Dataset content.
######

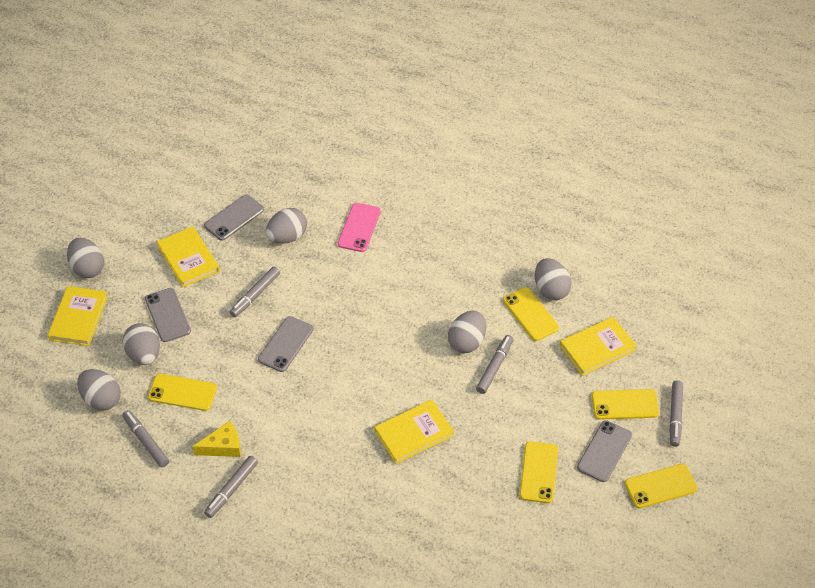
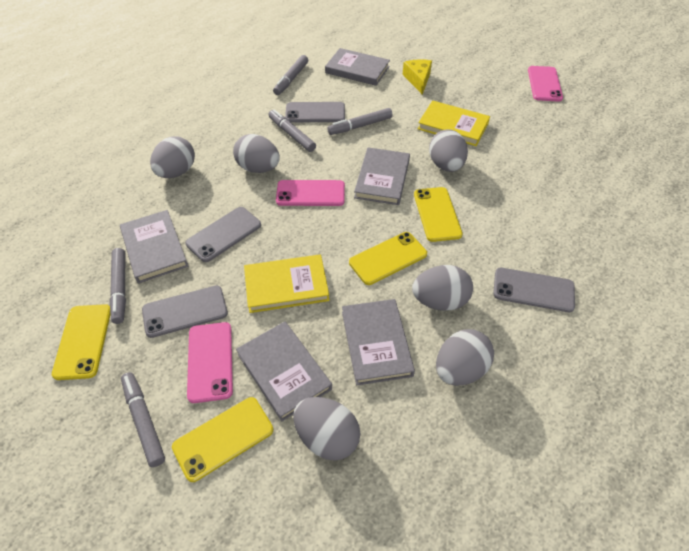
grey book: 0 -> 5
pink phone: 1 -> 3
yellow book: 4 -> 2
yellow phone: 5 -> 4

######

What this task involves.
Apart from its pictures, the material above should be repeated exactly.

Exercise response.
grey book: 0 -> 5
pink phone: 1 -> 3
yellow book: 4 -> 2
yellow phone: 5 -> 4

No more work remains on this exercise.